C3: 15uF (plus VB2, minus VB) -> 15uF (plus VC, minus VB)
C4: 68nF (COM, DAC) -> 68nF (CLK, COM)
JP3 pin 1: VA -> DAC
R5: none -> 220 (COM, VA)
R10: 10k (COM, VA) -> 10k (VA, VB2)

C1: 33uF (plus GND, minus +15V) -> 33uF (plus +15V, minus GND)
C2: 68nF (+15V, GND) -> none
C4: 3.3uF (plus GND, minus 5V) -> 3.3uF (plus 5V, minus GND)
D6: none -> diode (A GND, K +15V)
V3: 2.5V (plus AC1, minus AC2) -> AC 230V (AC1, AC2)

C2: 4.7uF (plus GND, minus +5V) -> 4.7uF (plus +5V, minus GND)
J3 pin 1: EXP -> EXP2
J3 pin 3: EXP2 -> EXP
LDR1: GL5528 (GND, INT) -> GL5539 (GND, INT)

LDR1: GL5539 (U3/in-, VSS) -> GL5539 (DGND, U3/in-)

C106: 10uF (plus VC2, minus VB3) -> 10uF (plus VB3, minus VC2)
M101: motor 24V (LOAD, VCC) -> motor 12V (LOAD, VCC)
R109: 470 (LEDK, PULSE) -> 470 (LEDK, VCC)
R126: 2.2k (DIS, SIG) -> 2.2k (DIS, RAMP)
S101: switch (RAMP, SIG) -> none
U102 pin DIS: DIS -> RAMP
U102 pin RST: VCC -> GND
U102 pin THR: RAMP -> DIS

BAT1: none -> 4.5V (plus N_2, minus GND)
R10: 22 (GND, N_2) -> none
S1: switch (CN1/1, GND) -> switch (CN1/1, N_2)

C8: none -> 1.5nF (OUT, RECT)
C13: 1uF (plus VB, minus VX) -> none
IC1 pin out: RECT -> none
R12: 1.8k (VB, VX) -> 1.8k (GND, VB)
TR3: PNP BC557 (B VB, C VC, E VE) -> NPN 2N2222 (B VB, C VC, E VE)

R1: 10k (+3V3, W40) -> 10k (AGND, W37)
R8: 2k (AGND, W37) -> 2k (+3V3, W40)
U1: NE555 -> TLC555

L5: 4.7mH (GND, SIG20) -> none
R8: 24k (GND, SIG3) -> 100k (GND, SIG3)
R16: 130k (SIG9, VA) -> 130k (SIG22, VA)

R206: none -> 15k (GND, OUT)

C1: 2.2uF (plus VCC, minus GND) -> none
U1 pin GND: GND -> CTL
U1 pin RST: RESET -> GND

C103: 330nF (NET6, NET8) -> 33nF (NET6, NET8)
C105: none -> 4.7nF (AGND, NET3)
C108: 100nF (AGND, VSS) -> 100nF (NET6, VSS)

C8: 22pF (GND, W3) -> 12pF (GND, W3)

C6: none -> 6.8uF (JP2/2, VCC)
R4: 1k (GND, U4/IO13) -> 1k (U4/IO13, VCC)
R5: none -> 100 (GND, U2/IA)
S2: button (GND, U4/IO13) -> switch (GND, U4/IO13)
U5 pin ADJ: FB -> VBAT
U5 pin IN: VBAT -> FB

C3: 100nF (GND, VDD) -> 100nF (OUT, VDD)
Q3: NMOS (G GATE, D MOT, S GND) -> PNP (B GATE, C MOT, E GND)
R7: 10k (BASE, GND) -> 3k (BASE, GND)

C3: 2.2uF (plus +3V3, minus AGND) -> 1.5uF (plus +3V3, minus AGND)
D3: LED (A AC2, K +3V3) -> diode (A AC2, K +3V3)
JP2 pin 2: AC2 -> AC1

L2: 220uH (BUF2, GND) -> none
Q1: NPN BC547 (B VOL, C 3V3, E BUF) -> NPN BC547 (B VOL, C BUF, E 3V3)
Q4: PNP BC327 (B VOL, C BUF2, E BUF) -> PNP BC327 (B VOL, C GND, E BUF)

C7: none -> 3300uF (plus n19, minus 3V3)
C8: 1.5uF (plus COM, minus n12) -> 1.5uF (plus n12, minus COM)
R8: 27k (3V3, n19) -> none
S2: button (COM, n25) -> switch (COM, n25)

◆ **How to complete this task**
Where a line above contains the word "RECT", show that line.

◆ **Written response**
C8: none -> 1.5nF (OUT, RECT)
IC1 pin out: RECT -> none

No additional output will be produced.